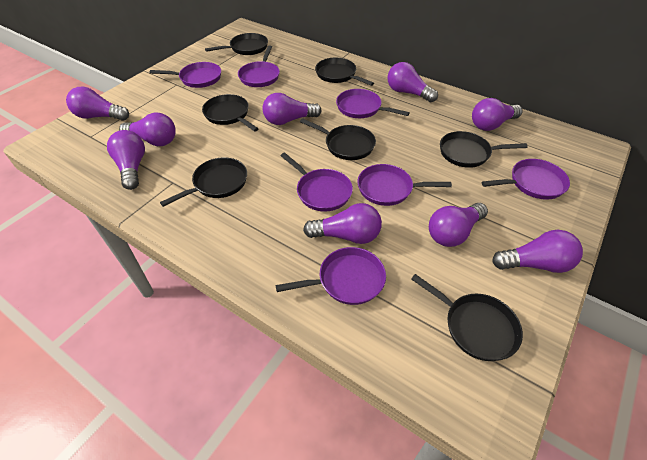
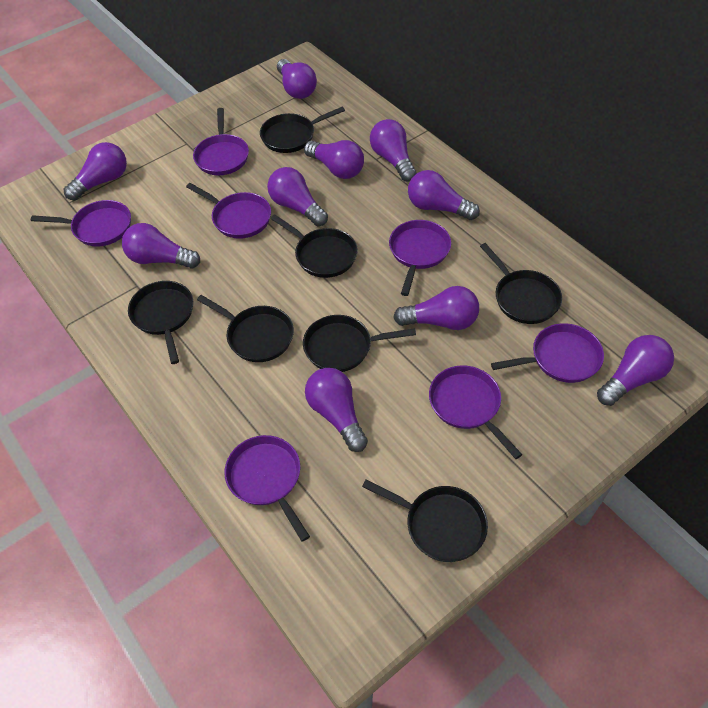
purple light bulb: 9 -> 10

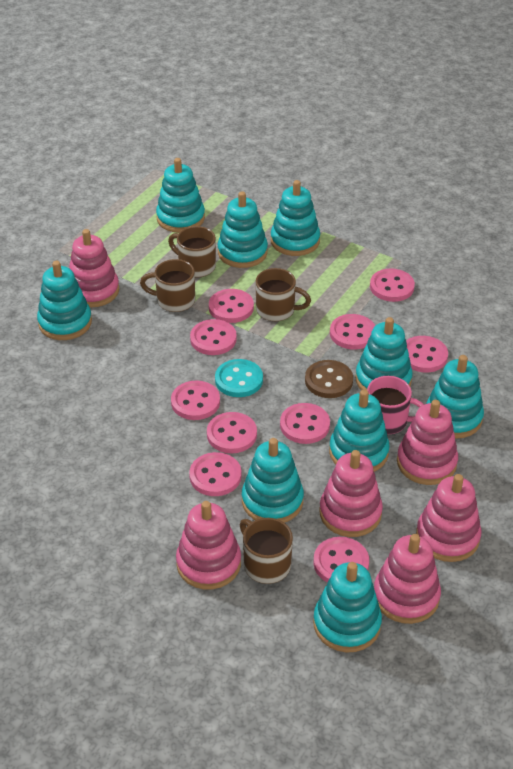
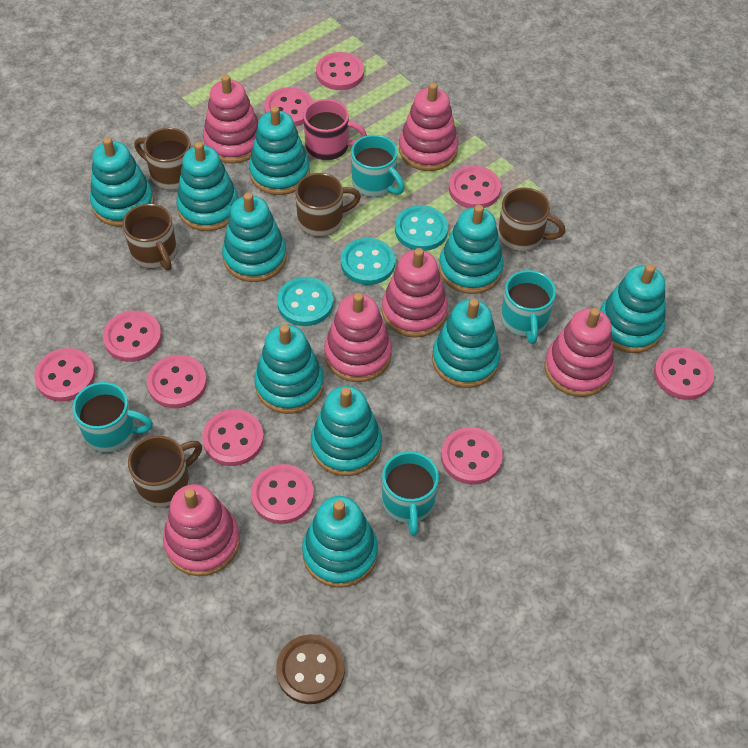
brown mug: 4 -> 5
turquoise button: 1 -> 3
turquoise mug: 0 -> 4
turquoise stacking toy: 9 -> 10

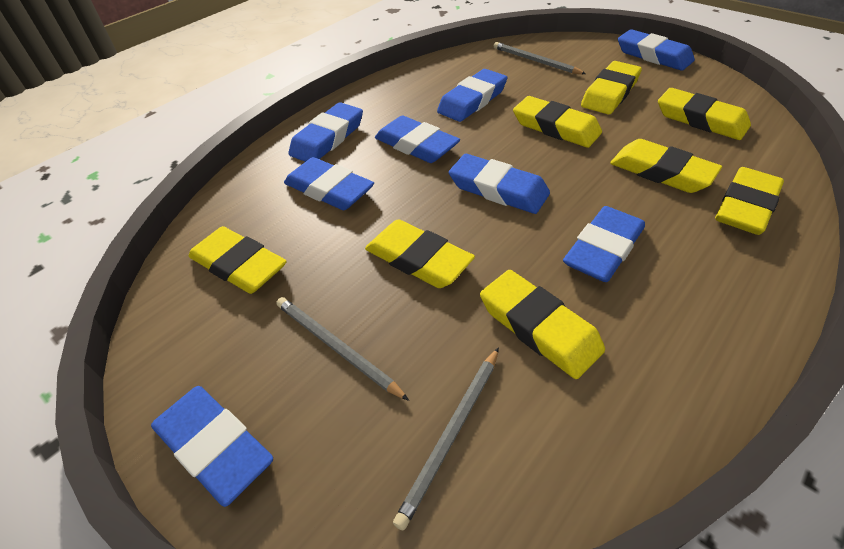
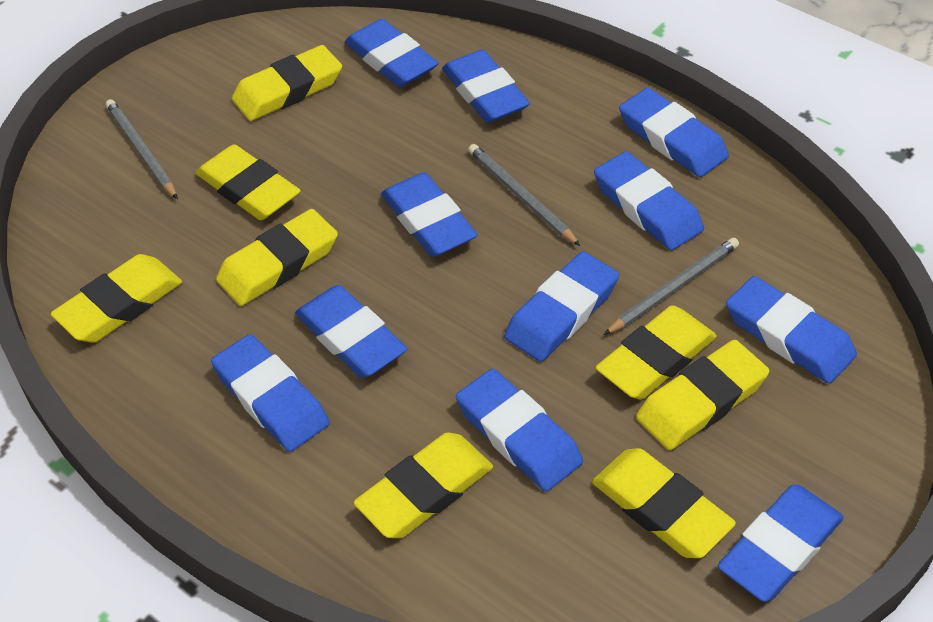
blue eraser: 8 -> 11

---

Write the material out again exactly as it appears, dropping the pictures.

WRITTEN ANSWER =
purple light bulb: 9 -> 10

brown mug: 4 -> 5
turquoise button: 1 -> 3
turquoise mug: 0 -> 4
turquoise stacking toy: 9 -> 10

blue eraser: 8 -> 11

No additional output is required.